• [What you should do] Count the lines of the records that contain the string "kern", with case counting, and reply with the number alone.
─── Data rows
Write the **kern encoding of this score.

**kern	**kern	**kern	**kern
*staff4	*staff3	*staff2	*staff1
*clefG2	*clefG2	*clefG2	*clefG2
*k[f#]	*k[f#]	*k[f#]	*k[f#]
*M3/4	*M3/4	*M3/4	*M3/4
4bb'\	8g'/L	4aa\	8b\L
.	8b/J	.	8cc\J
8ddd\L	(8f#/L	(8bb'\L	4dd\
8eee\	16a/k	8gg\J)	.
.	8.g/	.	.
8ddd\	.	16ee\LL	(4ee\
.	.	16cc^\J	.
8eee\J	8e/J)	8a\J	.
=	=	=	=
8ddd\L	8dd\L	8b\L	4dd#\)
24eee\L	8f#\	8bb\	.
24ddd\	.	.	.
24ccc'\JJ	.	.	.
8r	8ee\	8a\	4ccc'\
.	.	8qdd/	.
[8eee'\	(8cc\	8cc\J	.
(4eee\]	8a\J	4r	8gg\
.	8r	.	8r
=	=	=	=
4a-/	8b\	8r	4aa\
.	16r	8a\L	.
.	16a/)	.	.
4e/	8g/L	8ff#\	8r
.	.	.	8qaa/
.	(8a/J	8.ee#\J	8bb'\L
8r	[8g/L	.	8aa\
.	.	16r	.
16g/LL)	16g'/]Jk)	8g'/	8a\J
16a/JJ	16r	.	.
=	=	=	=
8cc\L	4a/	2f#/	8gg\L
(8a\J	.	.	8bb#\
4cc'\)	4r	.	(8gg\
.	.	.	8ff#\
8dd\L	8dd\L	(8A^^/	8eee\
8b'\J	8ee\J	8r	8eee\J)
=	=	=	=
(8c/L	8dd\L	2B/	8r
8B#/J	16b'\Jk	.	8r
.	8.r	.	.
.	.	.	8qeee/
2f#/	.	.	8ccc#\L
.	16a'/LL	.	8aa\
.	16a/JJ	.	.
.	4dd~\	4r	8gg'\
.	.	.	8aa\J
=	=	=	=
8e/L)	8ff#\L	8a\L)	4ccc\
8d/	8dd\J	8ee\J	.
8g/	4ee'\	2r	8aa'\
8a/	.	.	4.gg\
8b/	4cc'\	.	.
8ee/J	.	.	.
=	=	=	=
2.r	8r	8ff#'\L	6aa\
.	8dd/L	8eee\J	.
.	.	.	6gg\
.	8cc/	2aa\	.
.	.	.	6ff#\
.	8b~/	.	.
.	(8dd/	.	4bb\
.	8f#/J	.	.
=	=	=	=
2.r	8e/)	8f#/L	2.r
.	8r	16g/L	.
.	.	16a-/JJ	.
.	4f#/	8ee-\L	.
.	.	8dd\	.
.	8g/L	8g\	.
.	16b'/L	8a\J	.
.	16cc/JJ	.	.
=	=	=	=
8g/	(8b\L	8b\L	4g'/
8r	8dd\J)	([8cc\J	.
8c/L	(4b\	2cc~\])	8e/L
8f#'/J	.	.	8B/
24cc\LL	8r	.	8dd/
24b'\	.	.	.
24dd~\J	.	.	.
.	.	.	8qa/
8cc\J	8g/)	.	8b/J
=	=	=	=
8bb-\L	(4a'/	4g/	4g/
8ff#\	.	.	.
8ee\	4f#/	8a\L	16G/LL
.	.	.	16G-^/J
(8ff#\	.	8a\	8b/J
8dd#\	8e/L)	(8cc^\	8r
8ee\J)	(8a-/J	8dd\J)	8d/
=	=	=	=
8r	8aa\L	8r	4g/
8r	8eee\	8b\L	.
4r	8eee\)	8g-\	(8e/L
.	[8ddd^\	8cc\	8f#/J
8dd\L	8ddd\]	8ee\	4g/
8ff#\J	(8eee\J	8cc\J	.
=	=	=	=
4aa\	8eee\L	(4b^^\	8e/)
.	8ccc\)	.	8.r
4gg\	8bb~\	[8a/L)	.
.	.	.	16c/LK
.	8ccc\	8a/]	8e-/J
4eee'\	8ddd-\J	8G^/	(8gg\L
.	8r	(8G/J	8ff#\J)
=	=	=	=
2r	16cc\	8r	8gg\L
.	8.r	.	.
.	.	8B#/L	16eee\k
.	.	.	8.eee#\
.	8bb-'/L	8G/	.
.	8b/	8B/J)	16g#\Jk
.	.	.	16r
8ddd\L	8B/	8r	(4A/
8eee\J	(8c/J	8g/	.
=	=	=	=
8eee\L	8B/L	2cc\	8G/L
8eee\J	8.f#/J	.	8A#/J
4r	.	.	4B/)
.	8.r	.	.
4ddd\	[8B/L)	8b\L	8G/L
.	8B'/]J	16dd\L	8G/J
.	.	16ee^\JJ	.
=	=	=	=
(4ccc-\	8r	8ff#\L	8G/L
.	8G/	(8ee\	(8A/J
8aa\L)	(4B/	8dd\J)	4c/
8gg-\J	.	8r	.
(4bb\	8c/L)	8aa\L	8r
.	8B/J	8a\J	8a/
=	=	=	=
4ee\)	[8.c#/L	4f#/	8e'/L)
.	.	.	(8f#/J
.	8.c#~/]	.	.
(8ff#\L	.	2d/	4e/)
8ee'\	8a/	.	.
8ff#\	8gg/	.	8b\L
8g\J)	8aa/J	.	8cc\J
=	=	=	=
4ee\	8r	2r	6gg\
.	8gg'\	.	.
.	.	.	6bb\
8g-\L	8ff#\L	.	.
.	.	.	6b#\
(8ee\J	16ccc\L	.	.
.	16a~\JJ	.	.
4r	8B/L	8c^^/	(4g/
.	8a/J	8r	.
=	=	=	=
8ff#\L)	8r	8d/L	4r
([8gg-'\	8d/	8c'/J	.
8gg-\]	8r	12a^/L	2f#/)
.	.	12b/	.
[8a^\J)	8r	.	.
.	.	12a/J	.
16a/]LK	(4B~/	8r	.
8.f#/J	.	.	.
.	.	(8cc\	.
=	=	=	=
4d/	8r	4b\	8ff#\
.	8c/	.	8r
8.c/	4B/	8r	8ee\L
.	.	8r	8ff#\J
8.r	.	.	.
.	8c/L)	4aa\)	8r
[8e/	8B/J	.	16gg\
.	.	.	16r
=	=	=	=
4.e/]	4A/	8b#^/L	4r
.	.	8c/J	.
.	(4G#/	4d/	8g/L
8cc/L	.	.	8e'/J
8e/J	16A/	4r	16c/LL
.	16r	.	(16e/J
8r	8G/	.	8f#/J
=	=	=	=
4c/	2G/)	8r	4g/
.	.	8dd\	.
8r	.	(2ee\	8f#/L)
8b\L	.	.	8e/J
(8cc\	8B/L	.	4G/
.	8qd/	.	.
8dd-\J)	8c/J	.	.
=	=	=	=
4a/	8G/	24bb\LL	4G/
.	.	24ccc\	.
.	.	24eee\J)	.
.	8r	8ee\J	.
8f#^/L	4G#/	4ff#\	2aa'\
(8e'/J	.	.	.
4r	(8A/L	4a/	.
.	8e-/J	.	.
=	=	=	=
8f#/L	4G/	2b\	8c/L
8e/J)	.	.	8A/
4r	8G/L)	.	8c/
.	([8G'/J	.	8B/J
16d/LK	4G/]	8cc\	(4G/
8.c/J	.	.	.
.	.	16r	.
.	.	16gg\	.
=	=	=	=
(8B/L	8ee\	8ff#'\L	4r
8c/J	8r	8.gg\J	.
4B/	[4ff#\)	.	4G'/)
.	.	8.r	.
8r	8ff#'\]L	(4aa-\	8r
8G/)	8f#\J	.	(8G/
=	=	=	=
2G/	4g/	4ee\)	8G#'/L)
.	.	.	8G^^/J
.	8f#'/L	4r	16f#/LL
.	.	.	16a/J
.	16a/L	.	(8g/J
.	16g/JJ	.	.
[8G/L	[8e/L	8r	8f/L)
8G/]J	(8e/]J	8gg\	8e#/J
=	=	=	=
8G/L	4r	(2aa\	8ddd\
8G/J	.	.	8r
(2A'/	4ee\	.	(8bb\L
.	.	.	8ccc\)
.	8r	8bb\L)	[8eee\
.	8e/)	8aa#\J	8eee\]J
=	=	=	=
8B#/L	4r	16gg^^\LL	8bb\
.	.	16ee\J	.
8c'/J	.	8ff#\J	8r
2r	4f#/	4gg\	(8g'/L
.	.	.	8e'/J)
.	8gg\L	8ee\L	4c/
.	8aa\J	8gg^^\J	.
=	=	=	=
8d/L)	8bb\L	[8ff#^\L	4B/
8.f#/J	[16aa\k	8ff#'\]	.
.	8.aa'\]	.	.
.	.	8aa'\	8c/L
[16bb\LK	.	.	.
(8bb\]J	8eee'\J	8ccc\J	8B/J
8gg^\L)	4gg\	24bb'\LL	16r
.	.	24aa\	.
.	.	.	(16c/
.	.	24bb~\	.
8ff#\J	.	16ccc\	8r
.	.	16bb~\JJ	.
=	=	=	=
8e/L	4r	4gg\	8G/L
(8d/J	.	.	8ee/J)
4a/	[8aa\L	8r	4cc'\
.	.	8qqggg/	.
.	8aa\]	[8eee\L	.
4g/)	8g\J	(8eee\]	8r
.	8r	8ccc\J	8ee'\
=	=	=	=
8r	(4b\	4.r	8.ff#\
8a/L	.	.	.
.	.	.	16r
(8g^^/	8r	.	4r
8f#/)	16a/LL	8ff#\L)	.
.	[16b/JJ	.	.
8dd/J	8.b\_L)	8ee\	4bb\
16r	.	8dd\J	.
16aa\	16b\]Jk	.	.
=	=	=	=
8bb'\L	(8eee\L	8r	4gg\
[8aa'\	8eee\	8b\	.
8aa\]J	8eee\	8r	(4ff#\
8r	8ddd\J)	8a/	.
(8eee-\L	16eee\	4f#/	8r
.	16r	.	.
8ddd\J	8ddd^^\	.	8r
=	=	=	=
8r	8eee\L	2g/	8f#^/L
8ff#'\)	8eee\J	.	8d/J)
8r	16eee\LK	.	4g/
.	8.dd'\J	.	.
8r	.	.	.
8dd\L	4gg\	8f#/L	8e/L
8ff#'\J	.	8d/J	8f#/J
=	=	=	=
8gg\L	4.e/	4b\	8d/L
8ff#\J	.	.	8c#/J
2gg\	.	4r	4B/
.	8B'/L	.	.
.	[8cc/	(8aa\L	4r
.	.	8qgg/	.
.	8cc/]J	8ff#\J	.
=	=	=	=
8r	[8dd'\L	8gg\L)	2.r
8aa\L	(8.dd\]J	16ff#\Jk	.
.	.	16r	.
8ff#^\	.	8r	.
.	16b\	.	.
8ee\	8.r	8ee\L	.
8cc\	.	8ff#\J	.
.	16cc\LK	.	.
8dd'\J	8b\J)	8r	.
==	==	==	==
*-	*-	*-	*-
──────
• [Final answer] 2